(INFORMATION Opens)

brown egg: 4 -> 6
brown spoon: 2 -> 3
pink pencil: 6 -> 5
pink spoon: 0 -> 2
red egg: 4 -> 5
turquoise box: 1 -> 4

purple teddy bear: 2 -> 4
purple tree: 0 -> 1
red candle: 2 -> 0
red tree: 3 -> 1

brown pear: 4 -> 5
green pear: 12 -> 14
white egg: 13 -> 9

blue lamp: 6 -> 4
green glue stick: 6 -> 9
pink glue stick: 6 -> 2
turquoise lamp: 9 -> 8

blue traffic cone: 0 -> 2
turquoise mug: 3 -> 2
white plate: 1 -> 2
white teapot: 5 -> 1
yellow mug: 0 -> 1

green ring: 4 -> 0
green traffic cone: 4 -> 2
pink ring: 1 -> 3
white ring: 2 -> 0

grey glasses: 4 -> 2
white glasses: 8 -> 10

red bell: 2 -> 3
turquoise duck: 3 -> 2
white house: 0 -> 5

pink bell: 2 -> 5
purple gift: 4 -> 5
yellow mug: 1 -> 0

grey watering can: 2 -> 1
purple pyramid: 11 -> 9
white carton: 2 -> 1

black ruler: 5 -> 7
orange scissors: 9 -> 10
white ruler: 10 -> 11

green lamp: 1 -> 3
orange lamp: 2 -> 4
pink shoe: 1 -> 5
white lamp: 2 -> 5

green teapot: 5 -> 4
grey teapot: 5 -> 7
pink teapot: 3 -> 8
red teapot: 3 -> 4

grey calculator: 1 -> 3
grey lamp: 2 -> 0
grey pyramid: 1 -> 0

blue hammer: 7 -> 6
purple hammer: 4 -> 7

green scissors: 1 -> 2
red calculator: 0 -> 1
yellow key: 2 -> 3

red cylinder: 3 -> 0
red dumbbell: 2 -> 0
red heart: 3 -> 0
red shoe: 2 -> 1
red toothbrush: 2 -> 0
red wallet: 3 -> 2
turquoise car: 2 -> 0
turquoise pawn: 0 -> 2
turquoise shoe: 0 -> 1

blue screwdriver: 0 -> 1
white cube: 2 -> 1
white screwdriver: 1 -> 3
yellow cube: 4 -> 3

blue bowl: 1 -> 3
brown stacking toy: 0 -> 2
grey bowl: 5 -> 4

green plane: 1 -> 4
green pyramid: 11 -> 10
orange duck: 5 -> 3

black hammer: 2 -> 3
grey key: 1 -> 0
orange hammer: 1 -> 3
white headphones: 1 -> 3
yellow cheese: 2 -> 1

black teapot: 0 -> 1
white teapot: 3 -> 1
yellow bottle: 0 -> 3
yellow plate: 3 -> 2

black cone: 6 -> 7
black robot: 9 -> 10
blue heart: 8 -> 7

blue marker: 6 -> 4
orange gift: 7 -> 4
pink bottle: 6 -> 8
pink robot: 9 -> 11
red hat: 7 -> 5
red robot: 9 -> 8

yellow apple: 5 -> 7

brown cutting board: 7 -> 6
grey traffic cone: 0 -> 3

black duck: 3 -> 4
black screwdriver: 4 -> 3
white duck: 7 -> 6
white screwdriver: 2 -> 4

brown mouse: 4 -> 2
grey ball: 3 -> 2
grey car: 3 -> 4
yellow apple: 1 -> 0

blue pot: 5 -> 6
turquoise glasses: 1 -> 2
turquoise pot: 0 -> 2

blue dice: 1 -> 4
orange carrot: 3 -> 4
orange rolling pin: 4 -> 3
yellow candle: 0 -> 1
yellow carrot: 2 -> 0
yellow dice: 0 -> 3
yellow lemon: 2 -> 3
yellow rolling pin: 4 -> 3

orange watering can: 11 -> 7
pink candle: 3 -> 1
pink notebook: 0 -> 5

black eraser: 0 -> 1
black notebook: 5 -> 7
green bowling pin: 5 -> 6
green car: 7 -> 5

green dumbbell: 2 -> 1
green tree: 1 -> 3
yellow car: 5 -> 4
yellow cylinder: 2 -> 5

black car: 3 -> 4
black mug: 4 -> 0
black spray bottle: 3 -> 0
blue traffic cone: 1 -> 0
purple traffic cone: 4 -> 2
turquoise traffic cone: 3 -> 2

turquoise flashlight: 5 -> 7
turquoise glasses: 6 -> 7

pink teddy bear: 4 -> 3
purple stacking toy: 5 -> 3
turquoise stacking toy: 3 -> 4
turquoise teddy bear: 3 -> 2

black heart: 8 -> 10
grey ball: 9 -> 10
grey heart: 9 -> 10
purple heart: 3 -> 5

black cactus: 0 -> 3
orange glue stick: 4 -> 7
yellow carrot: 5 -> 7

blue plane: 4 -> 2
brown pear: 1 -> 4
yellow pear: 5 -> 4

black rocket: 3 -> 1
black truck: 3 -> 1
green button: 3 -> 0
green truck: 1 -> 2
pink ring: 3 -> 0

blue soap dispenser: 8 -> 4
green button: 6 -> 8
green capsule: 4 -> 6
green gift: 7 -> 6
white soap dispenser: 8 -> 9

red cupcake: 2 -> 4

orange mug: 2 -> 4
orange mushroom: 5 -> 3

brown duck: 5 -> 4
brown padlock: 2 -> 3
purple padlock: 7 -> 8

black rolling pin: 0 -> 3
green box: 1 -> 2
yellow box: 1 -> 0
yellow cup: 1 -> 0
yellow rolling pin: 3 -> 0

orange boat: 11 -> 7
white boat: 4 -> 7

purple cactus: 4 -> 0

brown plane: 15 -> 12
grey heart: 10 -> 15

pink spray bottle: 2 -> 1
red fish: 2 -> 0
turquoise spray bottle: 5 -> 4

(INFORMATION Closes)

▸ **TASK GOAL**
For this exercise, output exactly the lines above from the line with "black notebook: 5 -> 7" to the line with "yellow pear: 5 -> 4", counting both, and leave out the rest.

▸ **PROBLEM SOLUTION**
black notebook: 5 -> 7
green bowling pin: 5 -> 6
green car: 7 -> 5

green dumbbell: 2 -> 1
green tree: 1 -> 3
yellow car: 5 -> 4
yellow cylinder: 2 -> 5

black car: 3 -> 4
black mug: 4 -> 0
black spray bottle: 3 -> 0
blue traffic cone: 1 -> 0
purple traffic cone: 4 -> 2
turquoise traffic cone: 3 -> 2

turquoise flashlight: 5 -> 7
turquoise glasses: 6 -> 7

pink teddy bear: 4 -> 3
purple stacking toy: 5 -> 3
turquoise stacking toy: 3 -> 4
turquoise teddy bear: 3 -> 2

black heart: 8 -> 10
grey ball: 9 -> 10
grey heart: 9 -> 10
purple heart: 3 -> 5

black cactus: 0 -> 3
orange glue stick: 4 -> 7
yellow carrot: 5 -> 7

blue plane: 4 -> 2
brown pear: 1 -> 4
yellow pear: 5 -> 4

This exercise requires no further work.